*** Opening of Data provided ***

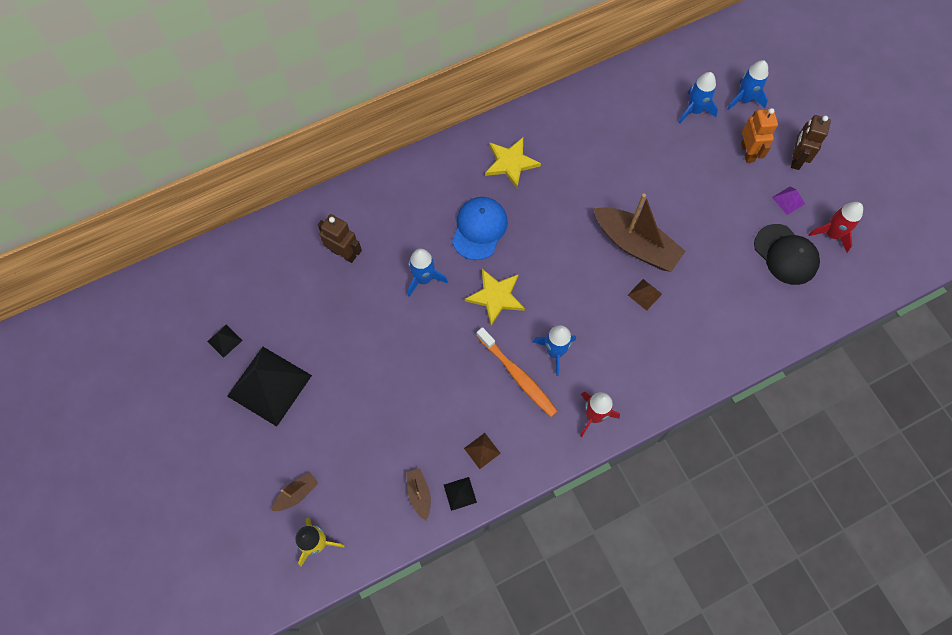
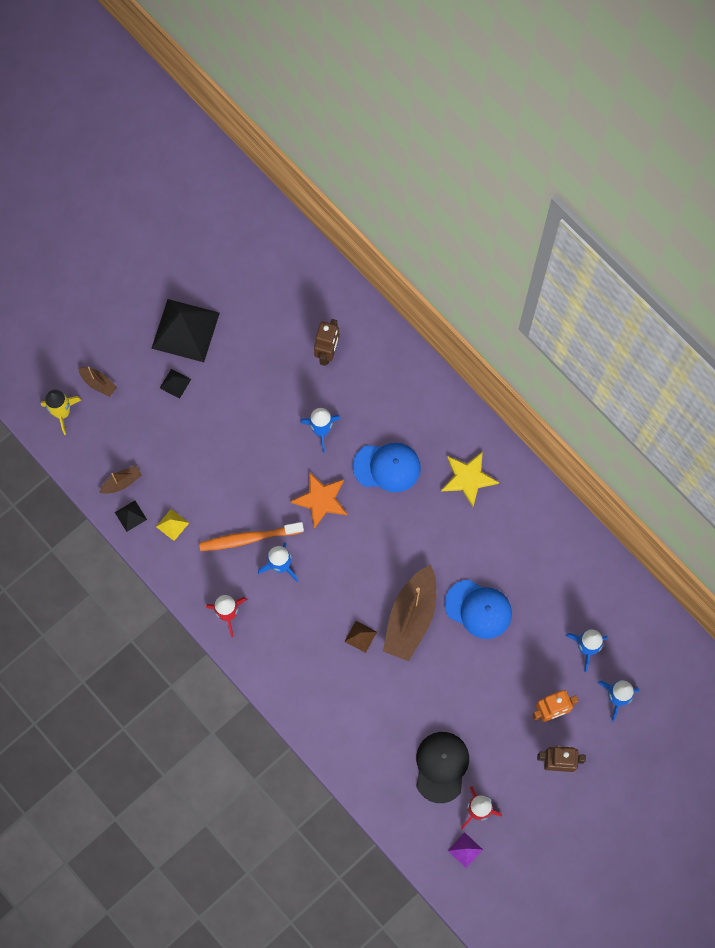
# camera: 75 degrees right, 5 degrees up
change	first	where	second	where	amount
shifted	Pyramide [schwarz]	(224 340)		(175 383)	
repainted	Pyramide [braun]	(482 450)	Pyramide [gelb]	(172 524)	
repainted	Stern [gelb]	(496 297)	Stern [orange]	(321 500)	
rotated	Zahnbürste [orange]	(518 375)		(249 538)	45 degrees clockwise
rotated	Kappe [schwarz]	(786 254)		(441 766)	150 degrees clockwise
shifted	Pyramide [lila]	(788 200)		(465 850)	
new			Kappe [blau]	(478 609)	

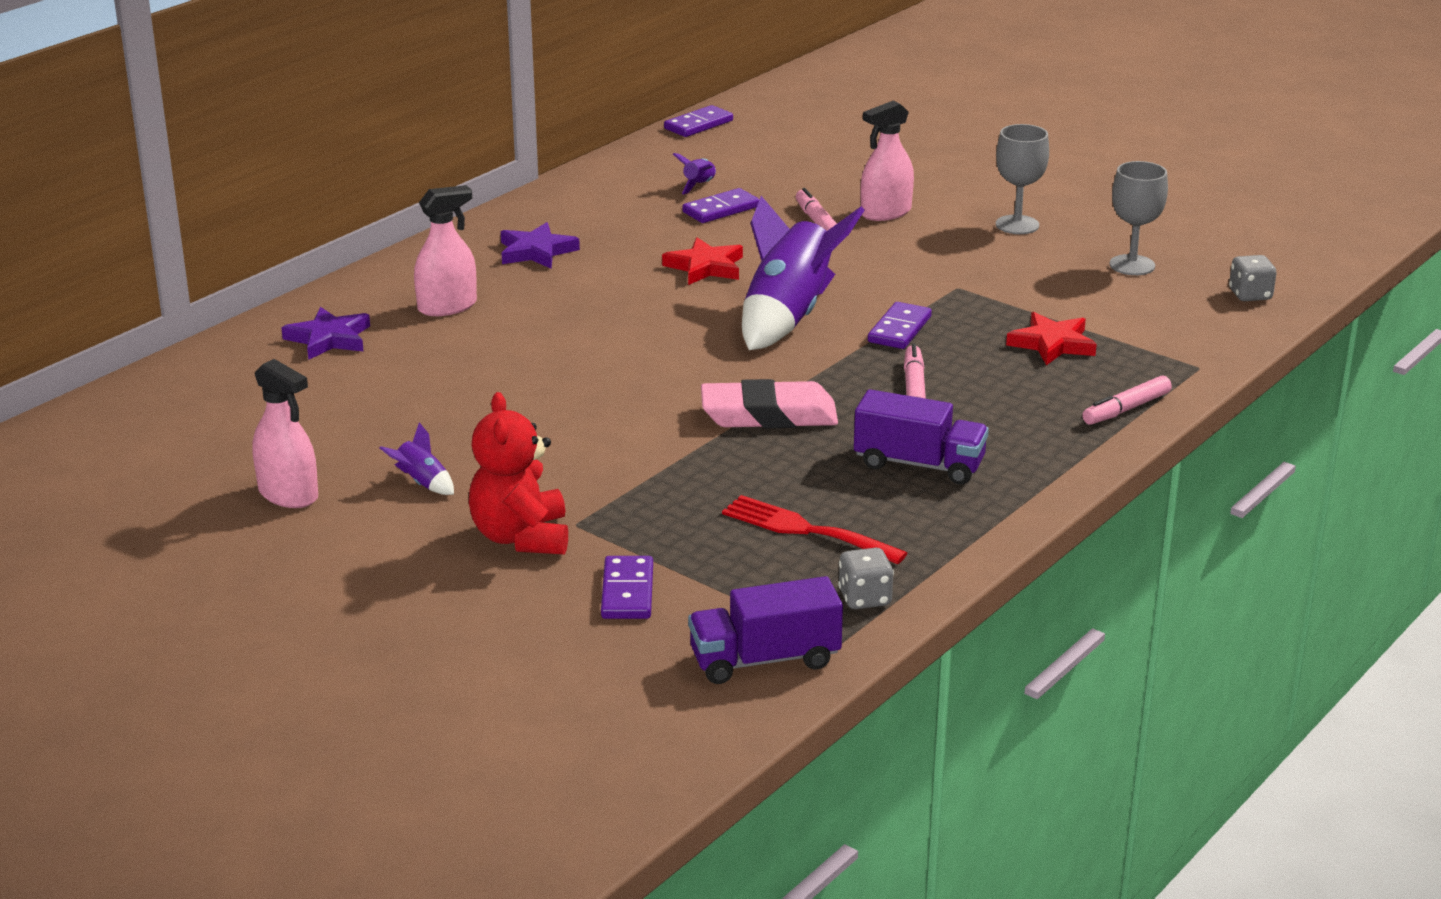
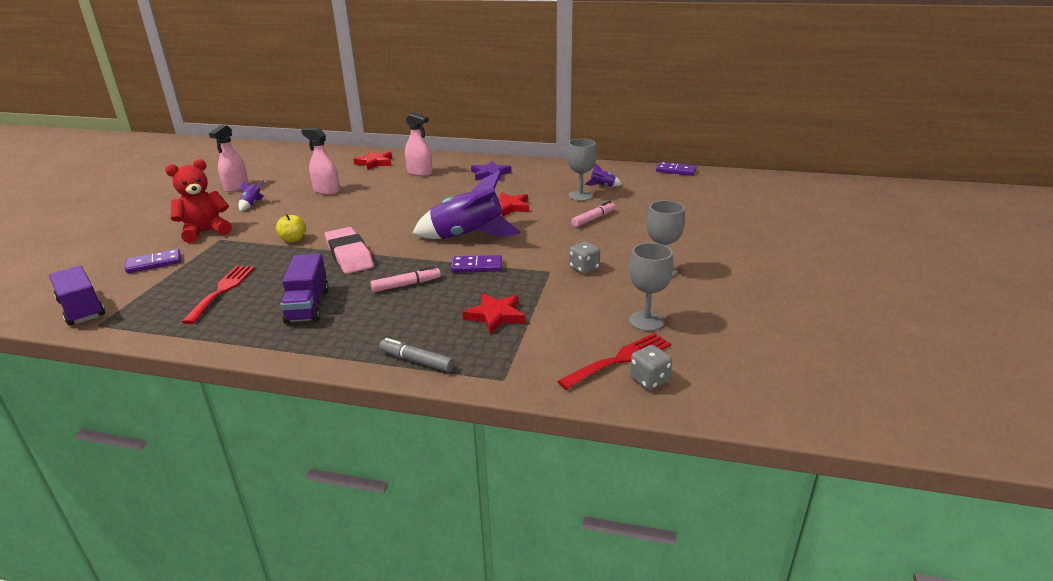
# camera: 65 degrees right, 0 degrees up
change	first	where	second	where	amount
repainted	Stern [lila]	(329 339)	Stern [rot]	(375 163)	
swapped	Dominostein [lila]	(721 209)	Kelch [grau]	(580 196)	
shifted	Spielwürfel [grau]	(864 598)		(584 268)	
shifted	Sprühflasche [rosa]	(885 213)		(326 190)	
repainted	Filzstift [rosa]	(1126 409)	Filzstift [grau]	(416 361)	
new			Apfel [gelb]	(293 239)	
new			Gabel [rot]	(620 359)	

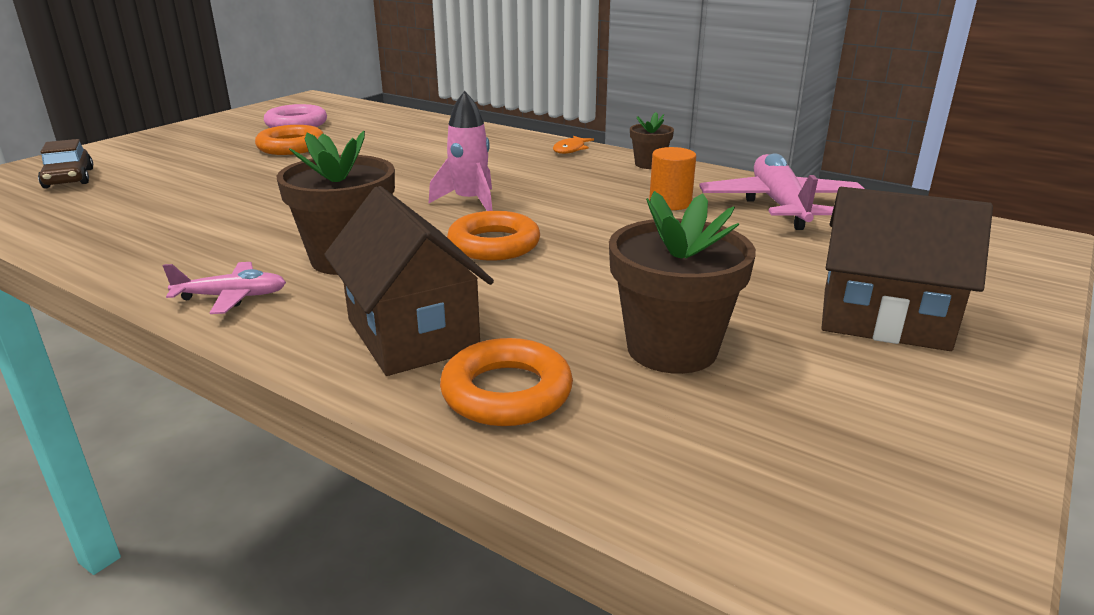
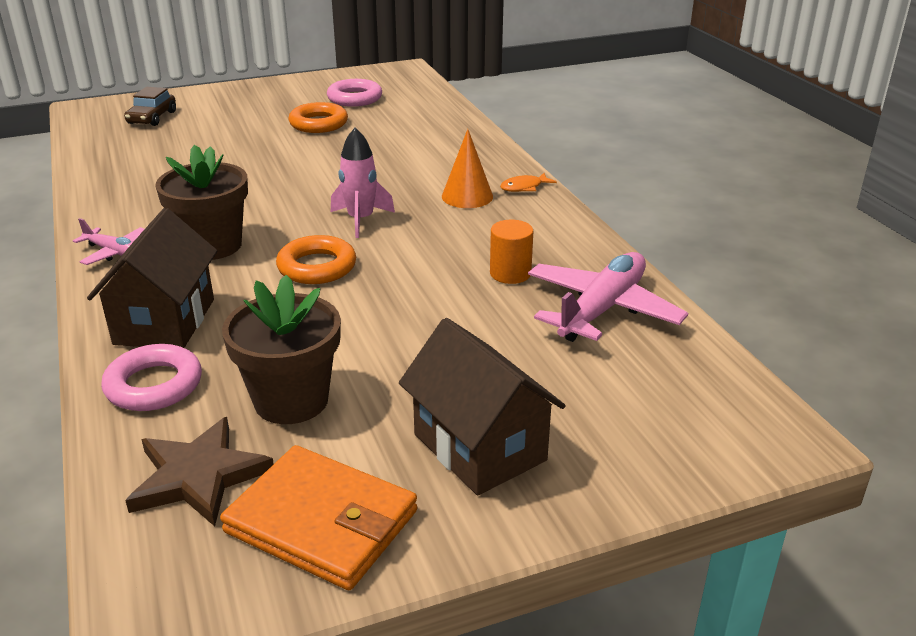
# camera: 35 degrees right, 5 degrees up
change	first	where	second	where	amount
repainted	Ring [orange]	(507 392)	Ring [rosa]	(154 385)	
gone	Blumentopf [braun]	(649 164)			
new			Stern [braun]	(198 476)	
new			Geldbörse [orange]	(322 521)	
new			Kegel [orange]	(467 196)	

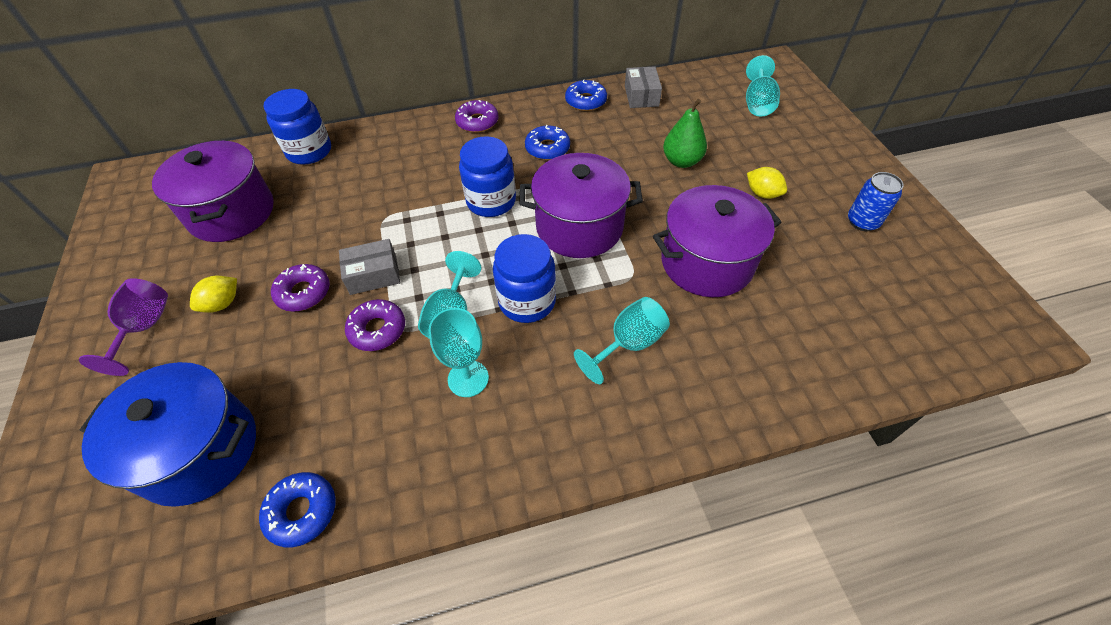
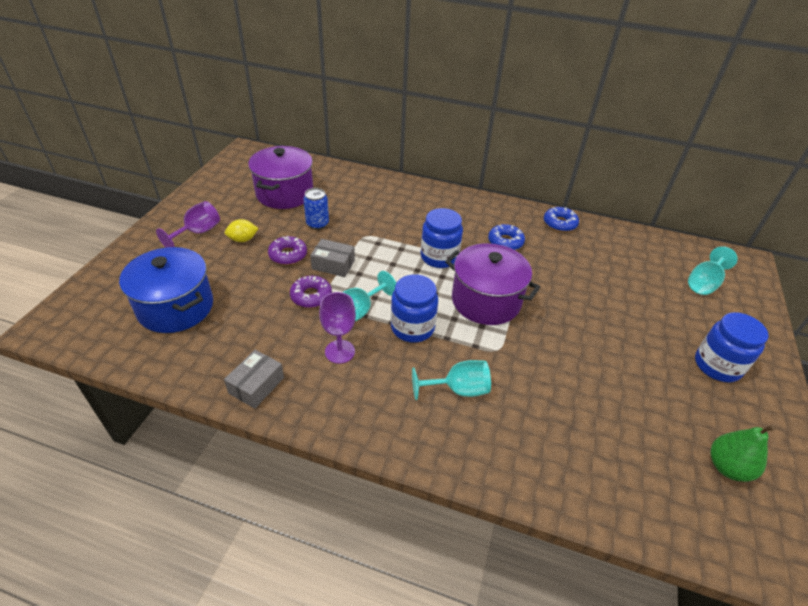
# camera: 30 degrees right, 10 degrees down
change	first	where	second	where	amount
gone	Donut [blau]	(302 511)			
shifted	Einmachglas [blau]	(309 151)		(717 366)	
repainted	Kelch [türkis]	(468 378)	Kelch [lila]	(340 351)	
gone	Donut [lila]	(477 122)			
shifted	Schachtel [grau]	(641 96)		(256 385)	
gone	Kochtopf [lila]	(706 262)			
shifted	Birne [grün]	(681 161)		(727 467)	
gone	Zitrone [gelb]	(762 194)			
shifted	Dose [blau]	(862 222)		(317 224)	

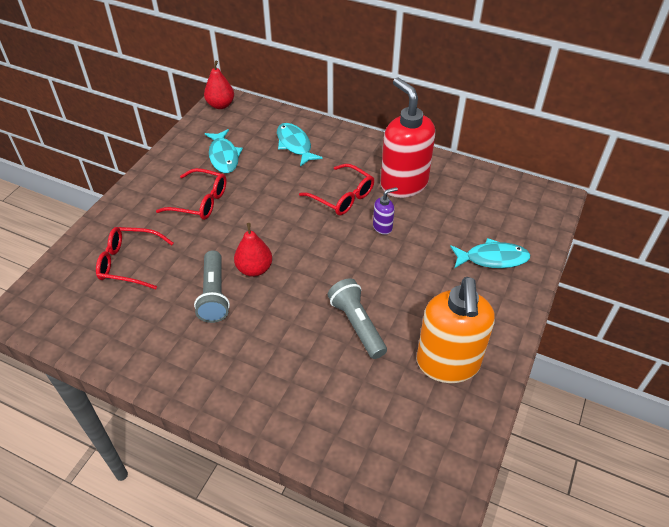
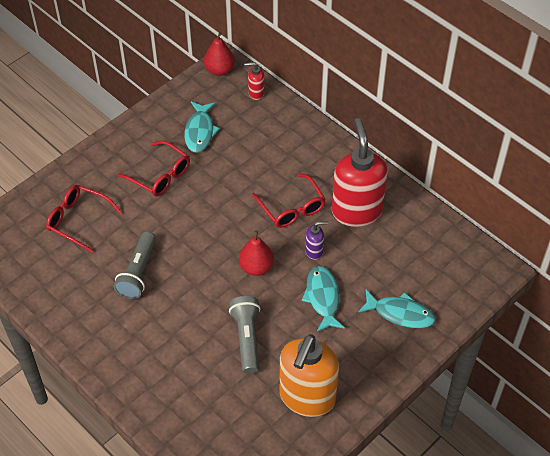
# camera: 20 degrees right, 5 degrees up
change	first	where	second	where	amount
shifted	Birne [rot]	(254 269)		(256 267)	
shifted	Fisch [türkis]	(295 145)		(323 298)	
new			Seifenspender [rot]	(256 93)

*** Close of Data provided ***

Task statement.
Every line above that has the string "clockwise" needs to be copied.

Answer for the task.
rotated	Zahnbürste [orange]	(518 375)		(249 538)	45 degrees clockwise
rotated	Kappe [schwarz]	(786 254)		(441 766)	150 degrees clockwise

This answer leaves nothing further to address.